:: Task prompt ::
Convert every line of the items below into a JSON list of strings, one string per line, omitting blank lines.

(Entries on where items appear)
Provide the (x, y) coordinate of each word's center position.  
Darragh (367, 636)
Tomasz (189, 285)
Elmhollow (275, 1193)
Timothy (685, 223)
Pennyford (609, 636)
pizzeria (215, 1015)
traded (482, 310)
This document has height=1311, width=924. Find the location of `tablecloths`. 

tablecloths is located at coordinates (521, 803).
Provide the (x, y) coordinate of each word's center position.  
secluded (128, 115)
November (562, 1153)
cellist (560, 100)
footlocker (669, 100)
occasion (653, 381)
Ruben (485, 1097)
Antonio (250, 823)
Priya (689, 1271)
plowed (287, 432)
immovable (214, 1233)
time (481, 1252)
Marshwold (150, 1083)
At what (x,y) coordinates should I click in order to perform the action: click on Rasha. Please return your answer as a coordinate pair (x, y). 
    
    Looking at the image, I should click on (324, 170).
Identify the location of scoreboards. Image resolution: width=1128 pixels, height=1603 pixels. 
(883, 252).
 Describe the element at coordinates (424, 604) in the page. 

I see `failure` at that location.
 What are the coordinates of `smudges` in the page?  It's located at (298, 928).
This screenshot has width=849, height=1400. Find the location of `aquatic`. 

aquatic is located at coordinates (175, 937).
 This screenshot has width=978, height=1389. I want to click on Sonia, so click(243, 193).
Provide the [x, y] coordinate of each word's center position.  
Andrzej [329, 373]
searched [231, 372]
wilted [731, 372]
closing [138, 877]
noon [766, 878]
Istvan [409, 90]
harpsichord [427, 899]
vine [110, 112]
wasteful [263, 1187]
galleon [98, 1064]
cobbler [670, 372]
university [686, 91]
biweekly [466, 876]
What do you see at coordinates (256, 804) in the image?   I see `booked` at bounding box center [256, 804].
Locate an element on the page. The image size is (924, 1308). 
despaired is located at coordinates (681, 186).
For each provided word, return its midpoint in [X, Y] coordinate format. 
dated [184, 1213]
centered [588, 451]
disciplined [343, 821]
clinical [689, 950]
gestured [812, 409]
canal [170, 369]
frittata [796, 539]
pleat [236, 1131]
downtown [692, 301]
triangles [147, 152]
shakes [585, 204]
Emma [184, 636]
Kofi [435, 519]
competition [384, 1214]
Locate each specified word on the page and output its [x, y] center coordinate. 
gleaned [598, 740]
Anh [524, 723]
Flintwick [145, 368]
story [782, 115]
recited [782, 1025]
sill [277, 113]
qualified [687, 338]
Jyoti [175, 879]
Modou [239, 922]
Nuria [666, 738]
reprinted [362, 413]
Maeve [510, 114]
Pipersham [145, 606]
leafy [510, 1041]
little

:: Exercise output ::
[
  "Provide the (x, y) coordinate of each word's center position.  ",
  "Darragh (367, 636)",
  "Tomasz (189, 285)",
  "Elmhollow (275, 1193)",
  "Timothy (685, 223)",
  "Pennyford (609, 636)",
  "pizzeria (215, 1015)",
  "traded (482, 310)",
  "This document has height=1311, width=924. Find the location of `tablecloths`. ",
  "tablecloths is located at coordinates (521, 803).",
  "Provide the (x, y) coordinate of each word's center position.  ",
  "secluded (128, 115)",
  "November (562, 1153)",
  "cellist (560, 100)",
  "footlocker (669, 100)",
  "occasion (653, 381)",
  "Ruben (485, 1097)",
  "Antonio (250, 823)",
  "Priya (689, 1271)",
  "plowed (287, 432)",
  "immovable (214, 1233)",
  "time (481, 1252)",
  "Marshwold (150, 1083)",
  "At what (x,y) coordinates should I click in order to perform the action: click on Rasha. Please return your answer as a coordinate pair (x, y). ",
  "    Looking at the image, I should click on (324, 170).",
  "Identify the location of scoreboards. Image resolution: width=1128 pixels, height=1603 pixels. ",
  "(883, 252).",
  " Describe the element at coordinates (424, 604) in the page. ",
  "I see `failure` at that location.",
  " What are the coordinates of `smudges` in the page?  It's located at (298, 928).",
  "This screenshot has width=849, height=1400. Find the location of `aquatic`. ",
  "aquatic is located at coordinates (175, 937).",
  " This screenshot has width=978, height=1389. I want to click on Sonia, so click(243, 193).",
  "Provide the [x, y] coordinate of each word's center position.  ",
  "Andrzej [329, 373]",
  "searched [231, 372]",
  "wilted [731, 372]",
  "closing [138, 877]",
  "noon [766, 878]",
  "Istvan [409, 90]",
  "harpsichord [427, 899]",
  "vine [110, 112]",
  "wasteful [263, 1187]",
  "galleon [98, 1064]",
  "cobbler [670, 372]",
  "university [686, 91]",
  "biweekly [466, 876]",
  "What do you see at coordinates (256, 804) in the image?   I see `booked` at bounding box center [256, 804].",
  "Locate an element on the page. The image size is (924, 1308). ",
  "despaired is located at coordinates (681, 186).",
  "For each provided word, return its midpoint in [X, Y] coordinate format. ",
  "dated [184, 1213]",
  "centered [588, 451]",
  "disciplined [343, 821]",
  "clinical [689, 950]",
  "gestured [812, 409]",
  "canal [170, 369]",
  "frittata [796, 539]",
  "pleat [236, 1131]",
  "downtown [692, 301]",
  "triangles [147, 152]",
  "shakes [585, 204]",
  "Emma [184, 636]",
  "Kofi [435, 519]",
  "competition [384, 1214]",
  "Locate each specified word on the page and output its [x, y] center coordinate. ",
  "gleaned [598, 740]",
  "Anh [524, 723]",
  "Flintwick [145, 368]",
  "story [782, 115]",
  "recited [782, 1025]",
  "sill [277, 113]",
  "qualified [687, 338]",
  "Jyoti [175, 879]",
  "Modou [239, 922]",
  "Nuria [666, 738]",
  "reprinted [362, 413]",
  "Maeve [510, 114]",
  "Pipersham [145, 606]",
  "leafy [510, 1041]",
  "little"
]